The data:
::::

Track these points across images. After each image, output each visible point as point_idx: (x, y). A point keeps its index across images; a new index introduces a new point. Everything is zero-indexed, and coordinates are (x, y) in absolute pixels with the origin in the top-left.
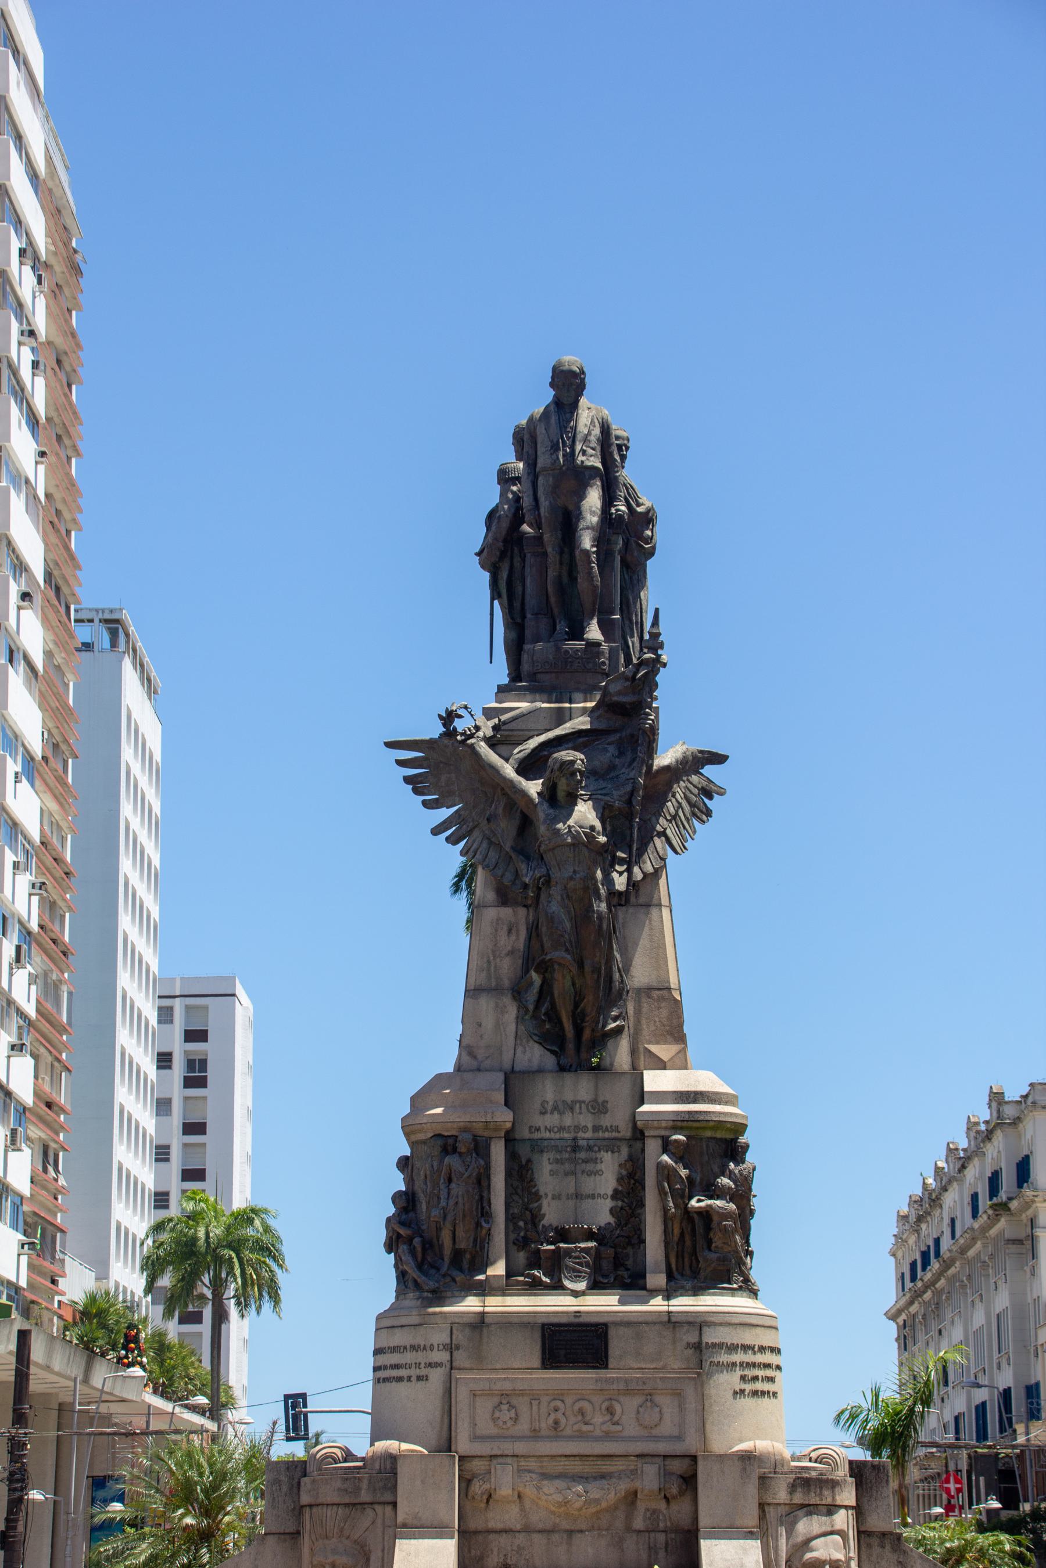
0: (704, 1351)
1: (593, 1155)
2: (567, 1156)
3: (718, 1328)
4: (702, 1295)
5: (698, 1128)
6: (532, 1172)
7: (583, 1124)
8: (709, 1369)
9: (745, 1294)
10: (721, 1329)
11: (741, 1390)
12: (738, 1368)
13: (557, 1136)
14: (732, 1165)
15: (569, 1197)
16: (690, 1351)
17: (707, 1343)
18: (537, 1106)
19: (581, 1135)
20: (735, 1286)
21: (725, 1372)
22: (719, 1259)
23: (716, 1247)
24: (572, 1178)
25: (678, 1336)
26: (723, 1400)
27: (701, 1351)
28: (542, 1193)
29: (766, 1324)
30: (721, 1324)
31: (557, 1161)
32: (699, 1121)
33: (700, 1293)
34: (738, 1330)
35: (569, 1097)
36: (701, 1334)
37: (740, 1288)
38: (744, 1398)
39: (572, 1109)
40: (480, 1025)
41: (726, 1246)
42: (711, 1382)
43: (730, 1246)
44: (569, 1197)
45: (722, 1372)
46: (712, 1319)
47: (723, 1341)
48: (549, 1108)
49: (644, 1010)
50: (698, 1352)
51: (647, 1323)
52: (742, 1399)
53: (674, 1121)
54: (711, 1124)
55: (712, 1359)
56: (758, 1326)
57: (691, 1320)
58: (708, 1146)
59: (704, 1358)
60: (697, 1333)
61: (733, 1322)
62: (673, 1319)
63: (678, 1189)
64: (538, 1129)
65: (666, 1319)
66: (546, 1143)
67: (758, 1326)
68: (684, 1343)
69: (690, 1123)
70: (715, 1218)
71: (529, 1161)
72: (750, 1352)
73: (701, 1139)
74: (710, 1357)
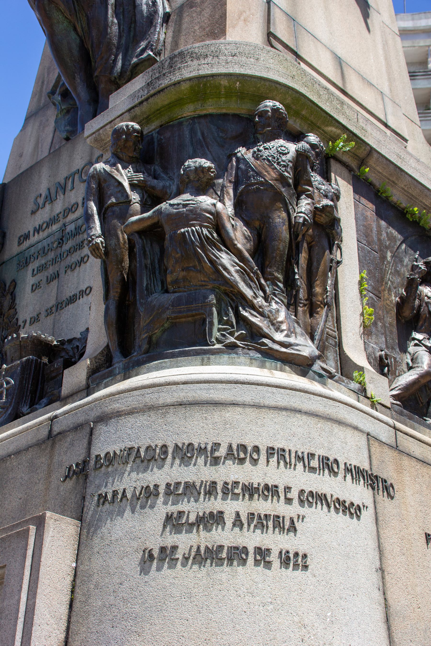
0: (92, 474)
1: (79, 239)
2: (51, 255)
3: (123, 420)
4: (136, 375)
5: (171, 106)
6: (13, 298)
7: (73, 201)
8: (95, 511)
9: (242, 359)
10: (131, 420)
11: (163, 549)
12: (161, 499)
13: (46, 233)
14: (242, 151)
15: (49, 312)
16: (70, 484)
17: (98, 457)
18: (31, 206)
19: (72, 217)
20: (217, 346)
21: (128, 513)
22: (177, 303)
23: (176, 282)
24: (54, 283)
25: (56, 459)
26: (116, 580)
27: (86, 477)
28: (20, 323)
29: (267, 402)
30: (131, 412)
31: (42, 268)
32: (162, 90)
33: (134, 372)
34: (171, 417)
35: (63, 173)
36: (90, 443)
37: (232, 347)
38: (172, 566)
39: (64, 189)
40: (21, 156)
41: (192, 274)
42: (96, 540)
43: (201, 271)
44: (49, 312)
45: (121, 513)
46: (116, 406)
47: (129, 444)
48: (41, 201)
49: (184, 26)
50: (81, 481)
51: (18, 453)
52: (166, 570)
53: (129, 110)
54: (185, 86)
55: (103, 491)
56: (234, 404)
57: (81, 419)
58: (193, 131)
59: (89, 491)
60: (85, 441)
61: (161, 401)
62: (56, 429)
63: (113, 205)
64: (27, 237)
65: (44, 433)
66: (33, 250)
67: (234, 404)
68: (64, 471)
69: (150, 100)
70: (167, 228)
71: (14, 283)
72: (201, 461)
73: (181, 124)
74: (99, 487)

::::

Your goal: Extract every item above word for word, leaving out the pictures.

Written solution:
Track these points across images. After each image, output each visible point as point_idx: (x, y). A point keeps its index across images; a new index introduces a new point. Everything is zero-indexed, and coordinates are (x, y) in absolute pixels with the origin in the top-left.
0: (704, 1351)
1: (593, 1155)
2: (567, 1156)
3: (718, 1328)
4: (702, 1295)
5: (698, 1128)
6: (532, 1172)
7: (583, 1124)
8: (709, 1369)
9: (745, 1294)
10: (721, 1329)
11: (741, 1390)
12: (738, 1368)
13: (557, 1136)
14: (732, 1165)
15: (569, 1197)
16: (690, 1351)
17: (707, 1343)
18: (537, 1106)
19: (581, 1135)
20: (735, 1286)
21: (725, 1372)
22: (719, 1259)
23: (716, 1247)
24: (572, 1178)
25: (678, 1336)
26: (723, 1400)
27: (701, 1351)
28: (542, 1193)
29: (766, 1324)
30: (721, 1324)
31: (557, 1161)
32: (699, 1121)
33: (700, 1293)
34: (738, 1330)
35: (569, 1097)
36: (701, 1334)
37: (740, 1288)
38: (744, 1398)
39: (572, 1109)
40: (480, 1025)
41: (726, 1246)
42: (711, 1382)
43: (730, 1246)
44: (569, 1197)
45: (722, 1372)
46: (712, 1319)
47: (723, 1341)
48: (549, 1108)
49: (644, 1010)
50: (698, 1352)
51: (647, 1323)
52: (742, 1399)
53: (674, 1121)
54: (711, 1124)
55: (712, 1359)
56: (758, 1326)
57: (691, 1320)
58: (708, 1146)
59: (704, 1358)
60: (697, 1333)
61: (733, 1322)
62: (673, 1319)
63: (678, 1189)
64: (538, 1129)
65: (666, 1319)
66: (546, 1143)
67: (758, 1326)
68: (684, 1343)
69: (690, 1123)
70: (715, 1218)
71: (529, 1161)
72: (750, 1352)
73: (701, 1139)
74: (710, 1357)
0: (92, 474)
1: (79, 239)
2: (51, 255)
3: (123, 420)
4: (136, 375)
5: (171, 106)
6: (13, 298)
7: (73, 201)
8: (95, 511)
9: (242, 359)
10: (131, 420)
11: (163, 549)
12: (161, 499)
13: (46, 233)
14: (242, 151)
15: (49, 312)
16: (70, 484)
17: (98, 457)
18: (31, 206)
19: (72, 217)
20: (217, 346)
21: (128, 513)
22: (177, 303)
23: (176, 282)
24: (54, 283)
25: (56, 459)
26: (116, 580)
27: (86, 477)
28: (20, 323)
29: (267, 402)
30: (131, 412)
31: (42, 268)
32: (162, 90)
33: (134, 372)
34: (171, 417)
35: (63, 173)
36: (90, 443)
37: (232, 347)
38: (172, 566)
39: (64, 189)
40: (21, 156)
41: (192, 274)
42: (96, 540)
43: (201, 271)
44: (49, 312)
45: (121, 513)
46: (116, 406)
47: (129, 444)
48: (41, 201)
49: (184, 26)
50: (81, 481)
51: (18, 453)
52: (166, 570)
53: (129, 110)
54: (185, 86)
55: (103, 491)
56: (234, 404)
57: (81, 419)
58: (193, 131)
59: (89, 491)
60: (85, 441)
61: (161, 401)
62: (56, 429)
63: (113, 205)
64: (27, 237)
65: (44, 433)
66: (33, 250)
67: (234, 404)
68: (64, 471)
69: (150, 100)
70: (167, 228)
71: (14, 283)
72: (201, 461)
73: (181, 124)
74: (99, 487)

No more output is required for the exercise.